(Extracted records)
==================================================

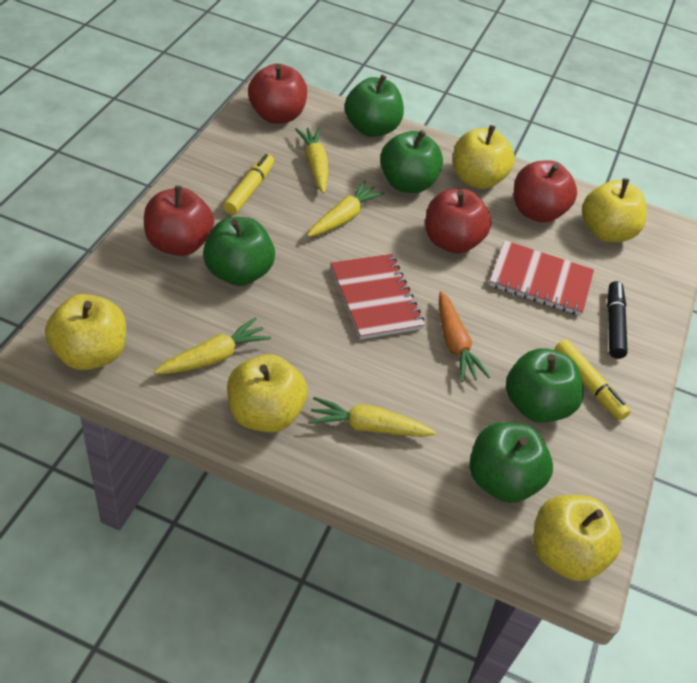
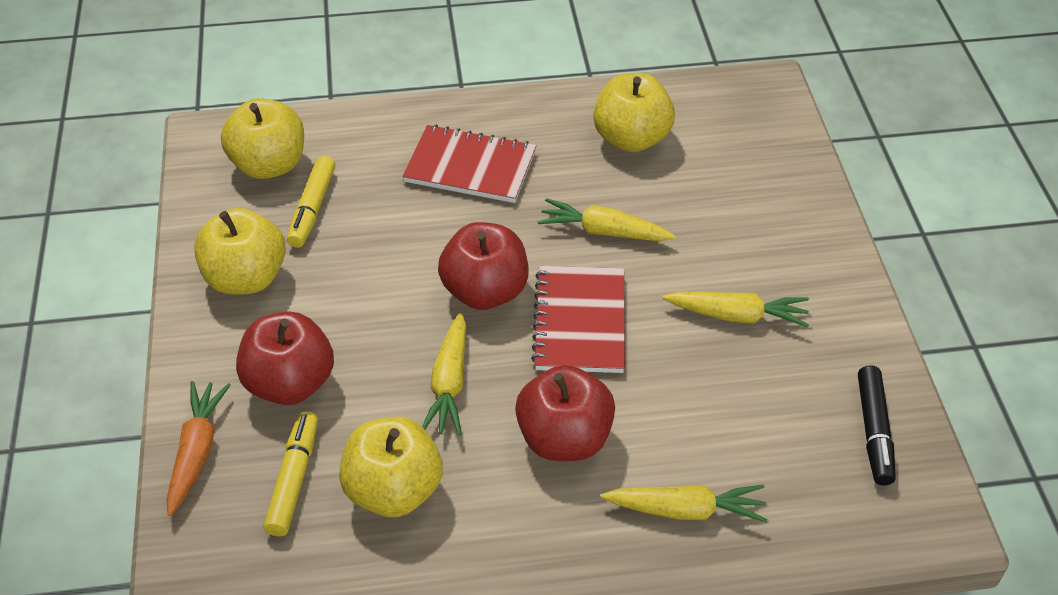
green apple: 5 -> 0
red apple: 4 -> 3
yellow apple: 5 -> 4

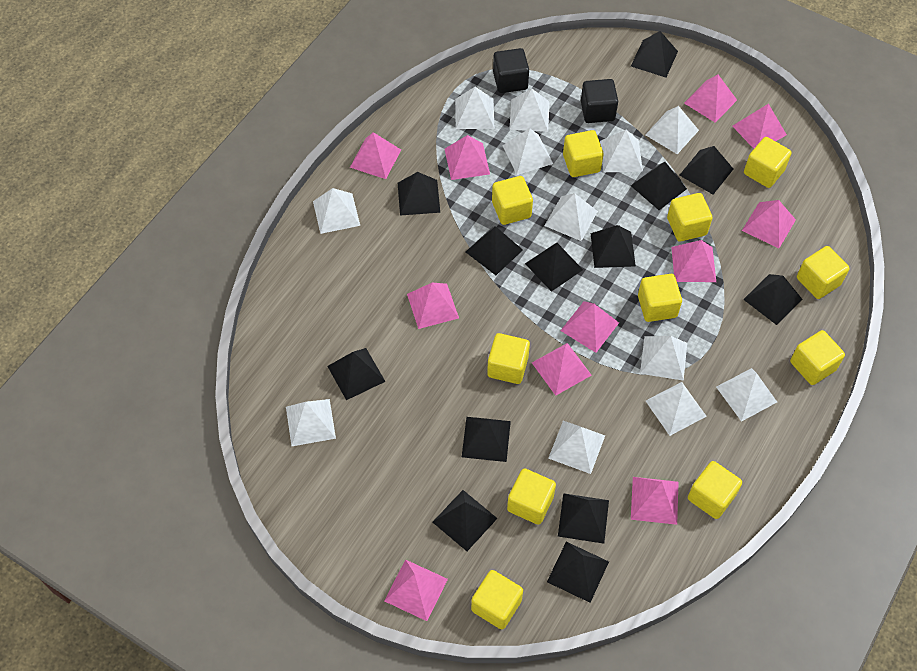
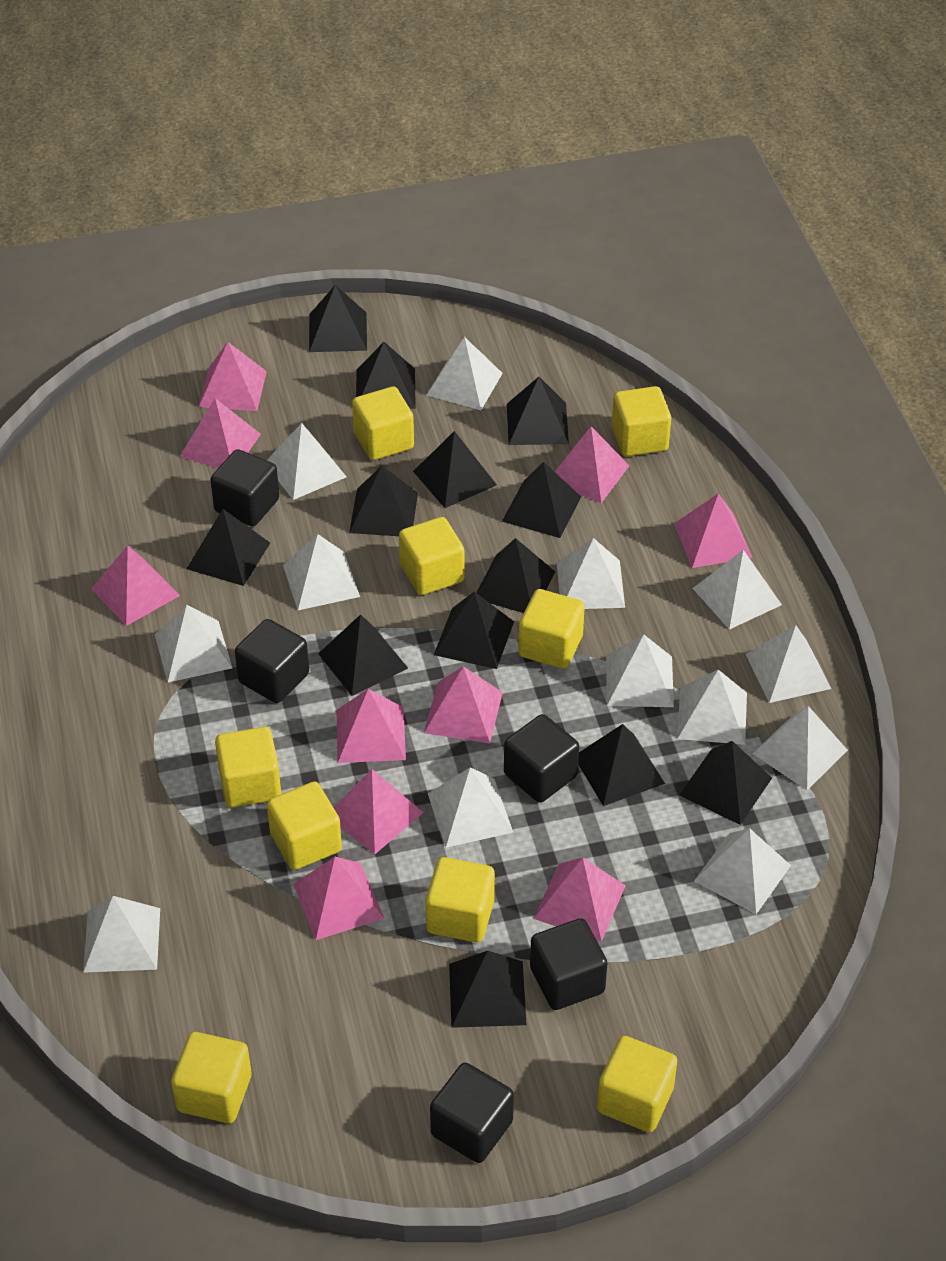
black cube: 2 -> 5
pink pyramid: 11 -> 10
white pyramid: 12 -> 13
yellow cube: 11 -> 9

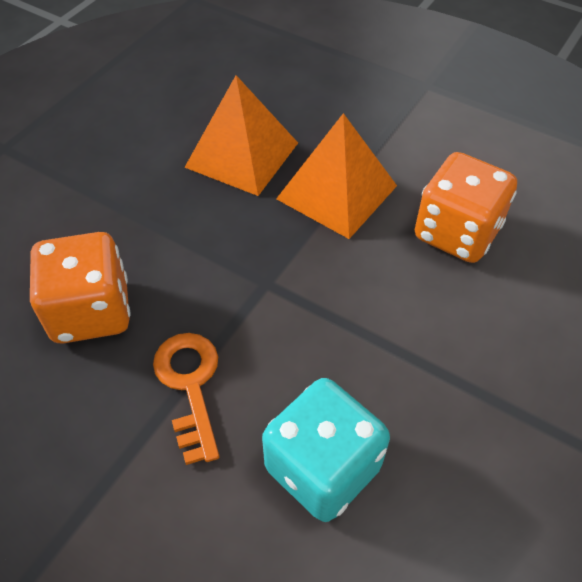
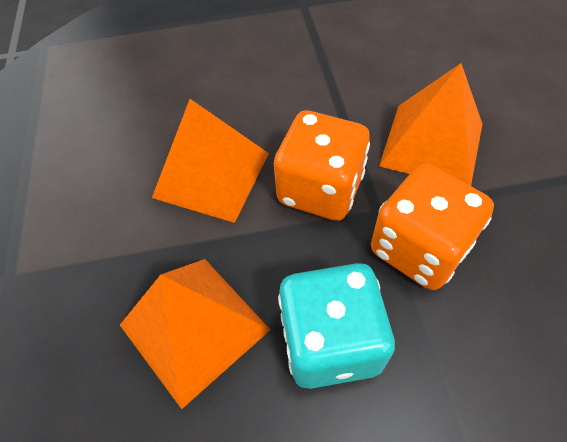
orange key: 1 -> 0
orange pyramid: 2 -> 3

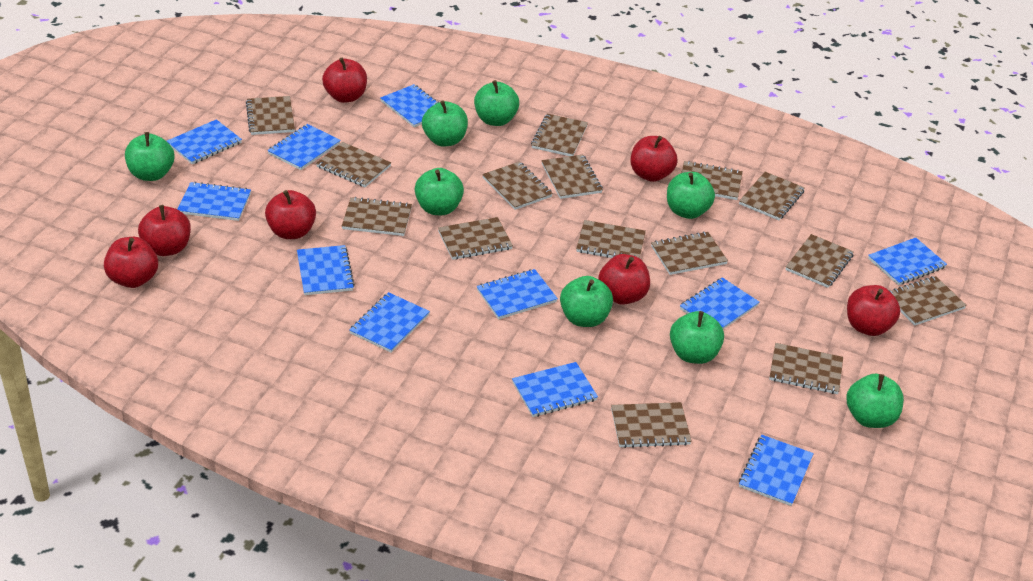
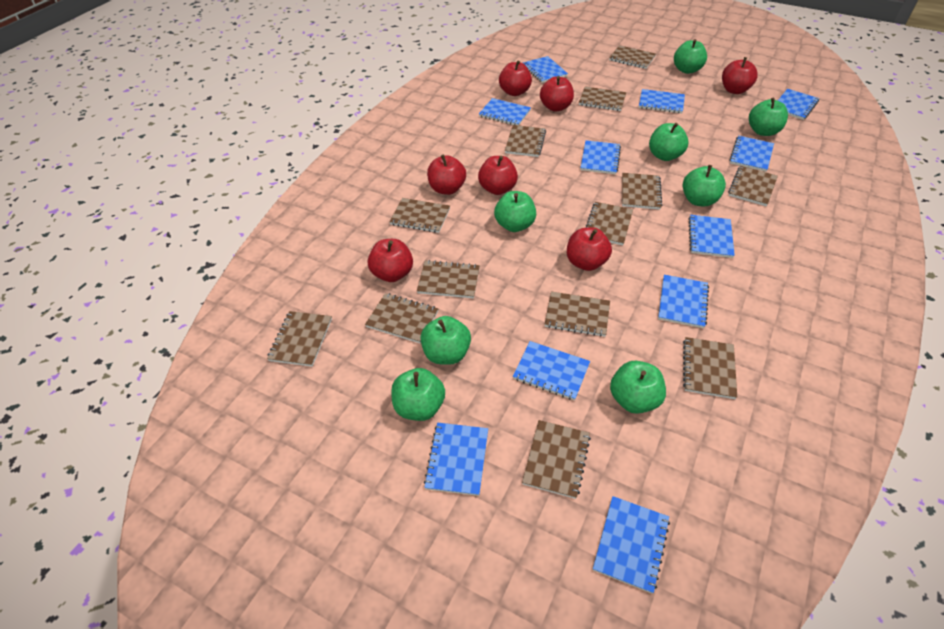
brown notebook: 15 -> 13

==================================================

▶ Task: Retype the entries above word for word, minus any images.

▶ Answer to this problem:
green apple: 5 -> 0
red apple: 4 -> 3
yellow apple: 5 -> 4

black cube: 2 -> 5
pink pyramid: 11 -> 10
white pyramid: 12 -> 13
yellow cube: 11 -> 9

orange key: 1 -> 0
orange pyramid: 2 -> 3

brown notebook: 15 -> 13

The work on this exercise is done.